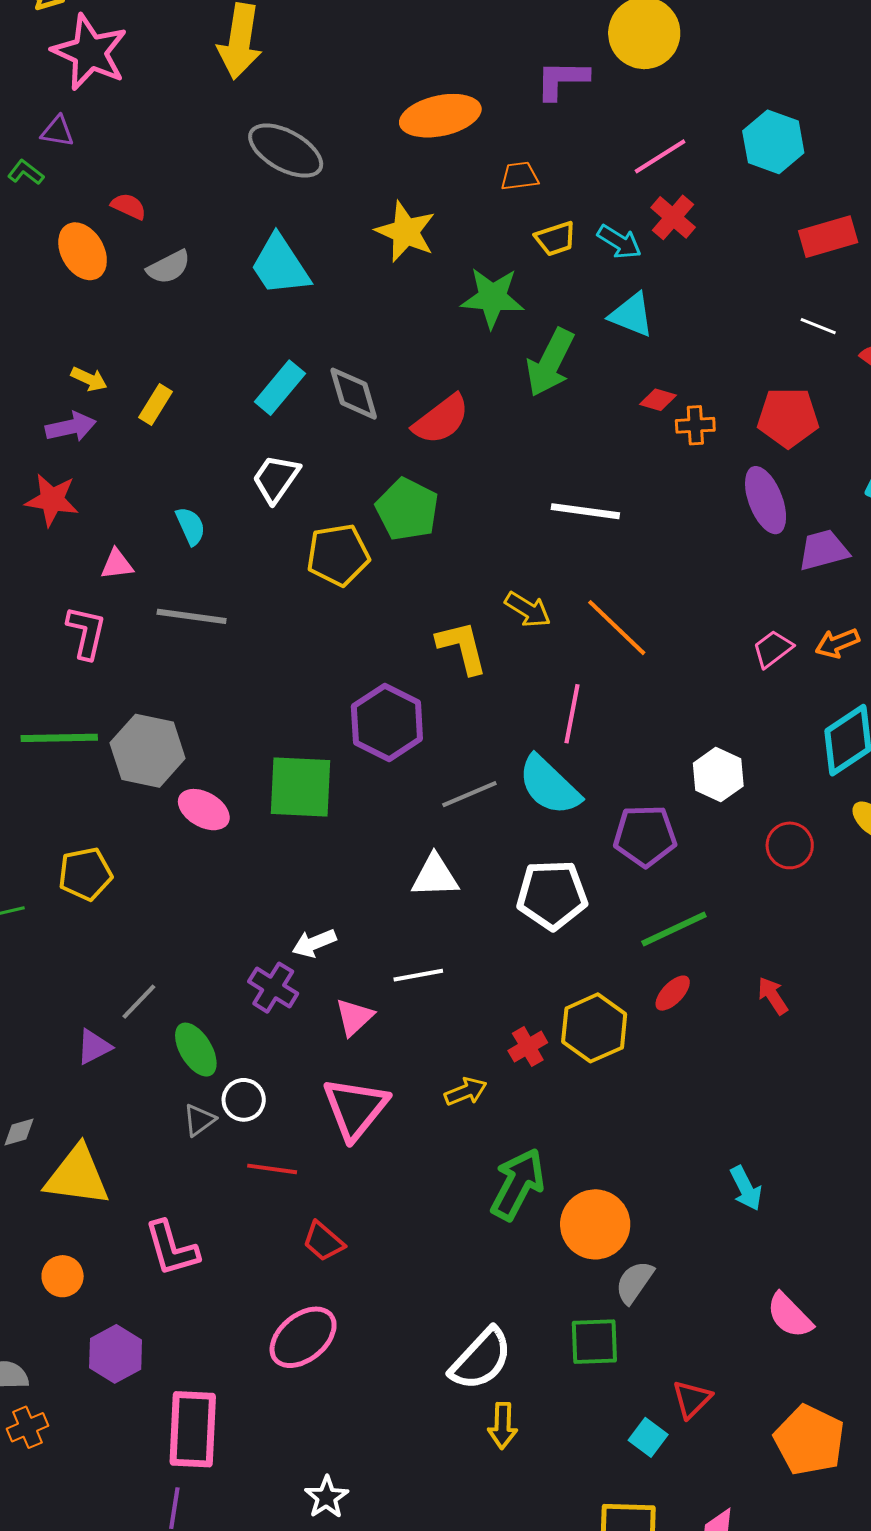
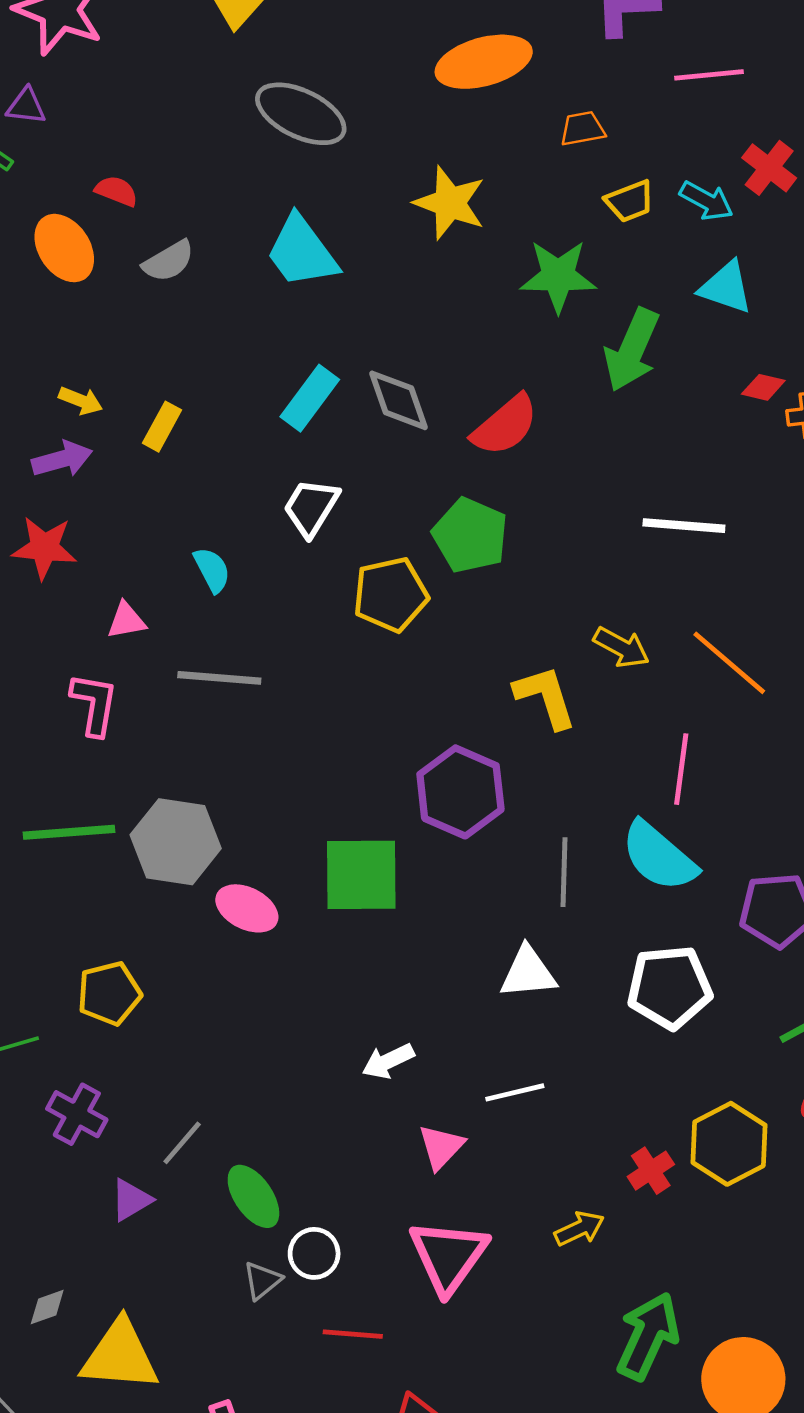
pink line: (660, 156) -> (709, 75), moved, turned 30
gray line: (469, 794) -> (564, 872), turned -62
purple cross: (273, 988) -> (77, 1114), moved

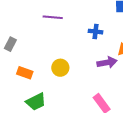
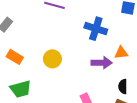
blue cross: (96, 32) -> (96, 29), size x1.5

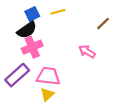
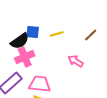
yellow line: (58, 12) -> (57, 34), moved
blue square: (32, 14) -> (33, 32), moved, turned 32

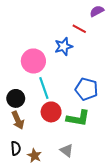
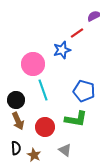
red line: (79, 29) -> (77, 33), turned -64
red circle: (51, 112) -> (45, 127), moved

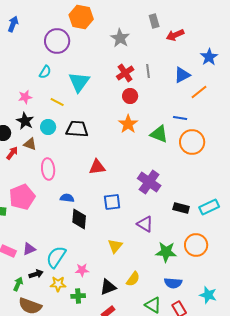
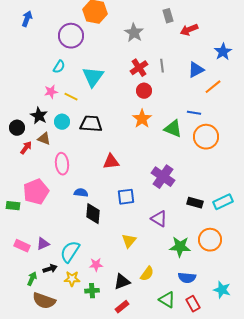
pink star: (25, 97) -> (51, 92), moved

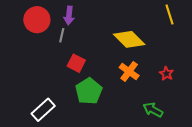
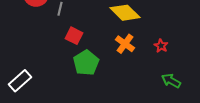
white rectangle: (43, 110) -> (20, 81), moved
green arrow: (153, 110) -> (171, 81), moved

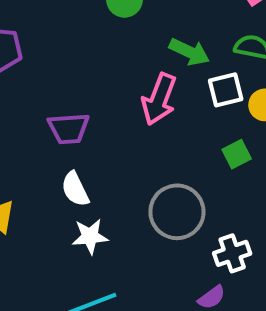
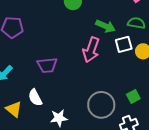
green square: (237, 154) -> (133, 97), moved
white semicircle: (75, 189) -> (35, 98), moved

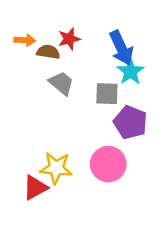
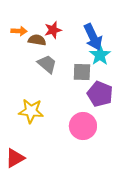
yellow star: (56, 168) -> (31, 111), moved
red triangle: (35, 188) -> (15, 158), moved

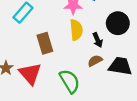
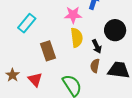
brown semicircle: (95, 61) -> (95, 66), turned -48
red triangle: (30, 74) -> (35, 80), size x0.7

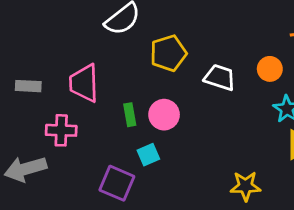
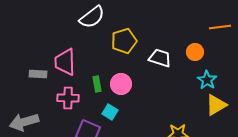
gray rectangle: (28, 86) -> (38, 74), moved
pink cross: (61, 130) -> (68, 98), moved
cyan square: (148, 155) -> (110, 112), turned -35

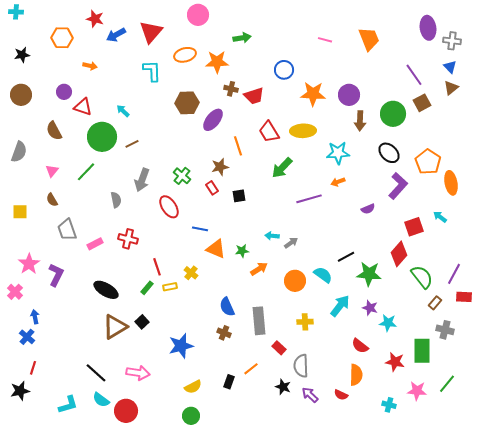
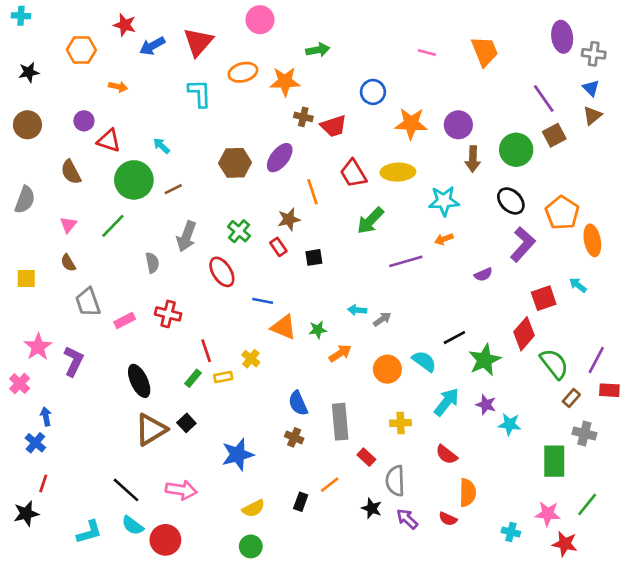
━━━
▶ [Exercise aim]: Leave out any pictures and return exactly the lines from the beginning of the data through the line with "blue square: (32, 14)", inclusive.

▶ [Result of this task]:
pink line: (660, 156) -> (709, 75), moved, turned 30
gray line: (469, 794) -> (564, 872), turned -62
purple cross: (273, 988) -> (77, 1114), moved

blue cross: (96, 32) -> (96, 29), size x1.5

yellow line: (58, 12) -> (57, 34), moved
blue square: (32, 14) -> (33, 32), moved, turned 32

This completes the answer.